§ Exercise requirements: What is needed is an exact repetition of the lines from the first one in the data through the line with "purple rectangle: (173, 989)", with no pictures.

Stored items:
= Beginning of Section =

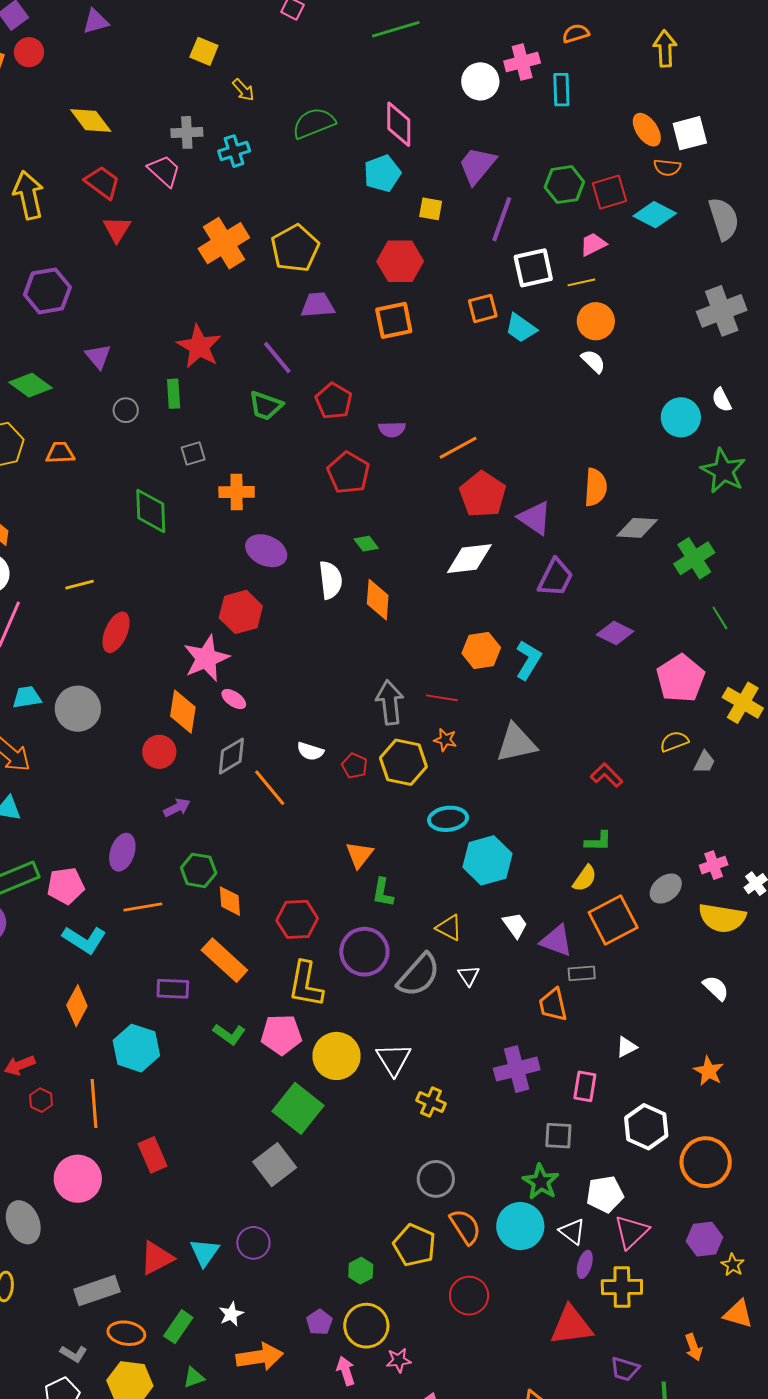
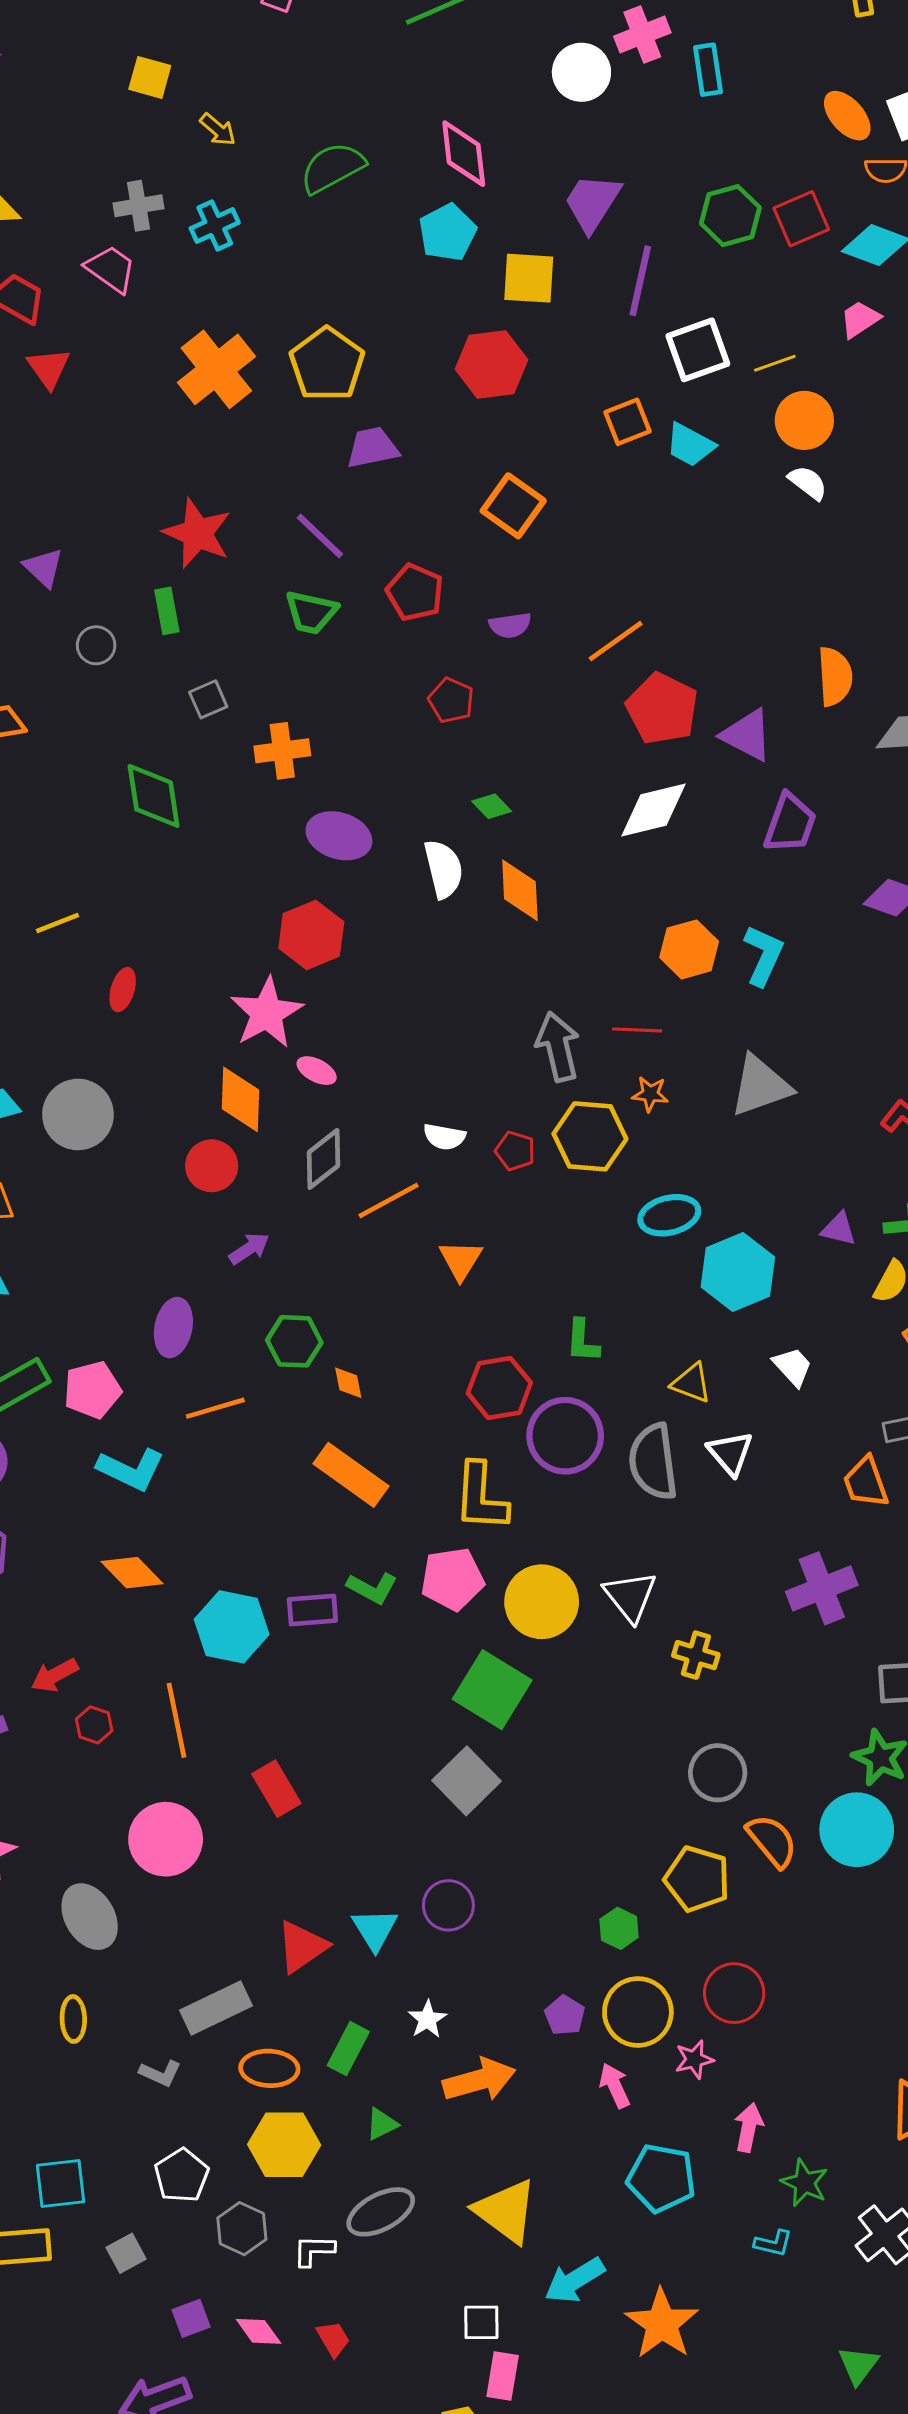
yellow square: (431, 209) -> (529, 278), size x1.5
pink trapezoid: (593, 244) -> (860, 319), moved
orange square: (394, 320) -> (513, 506), moved, turned -36
red pentagon: (348, 473) -> (451, 700), size x0.7
red ellipse: (116, 632) -> (123, 990), size x0.7
orange line: (270, 788) -> (389, 1200), turned -72
orange triangle: (359, 855) -> (461, 1260), moved
orange diamond: (230, 901) -> (348, 1383), size x0.7
red hexagon: (297, 919) -> (499, 1388), moved
purple triangle: (556, 941) -> (839, 1229), moved, size x0.7
gray semicircle: (419, 975) -> (653, 1462), turned 138
white triangle: (469, 976) -> (730, 1453), size x1.4
purple rectangle: (173, 989) -> (312, 1610), moved
orange diamond: (77, 1006) -> (132, 1573), turned -66
red circle: (469, 1296) -> (734, 1993), moved
gray L-shape: (74, 1354) -> (160, 2073), moved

= End of Section =

§ Output of the exercise:
yellow square: (431, 209) -> (529, 278), size x1.5
pink trapezoid: (593, 244) -> (860, 319), moved
orange square: (394, 320) -> (513, 506), moved, turned -36
red pentagon: (348, 473) -> (451, 700), size x0.7
red ellipse: (116, 632) -> (123, 990), size x0.7
orange line: (270, 788) -> (389, 1200), turned -72
orange triangle: (359, 855) -> (461, 1260), moved
orange diamond: (230, 901) -> (348, 1383), size x0.7
red hexagon: (297, 919) -> (499, 1388), moved
purple triangle: (556, 941) -> (839, 1229), moved, size x0.7
gray semicircle: (419, 975) -> (653, 1462), turned 138
white triangle: (469, 976) -> (730, 1453), size x1.4
purple rectangle: (173, 989) -> (312, 1610), moved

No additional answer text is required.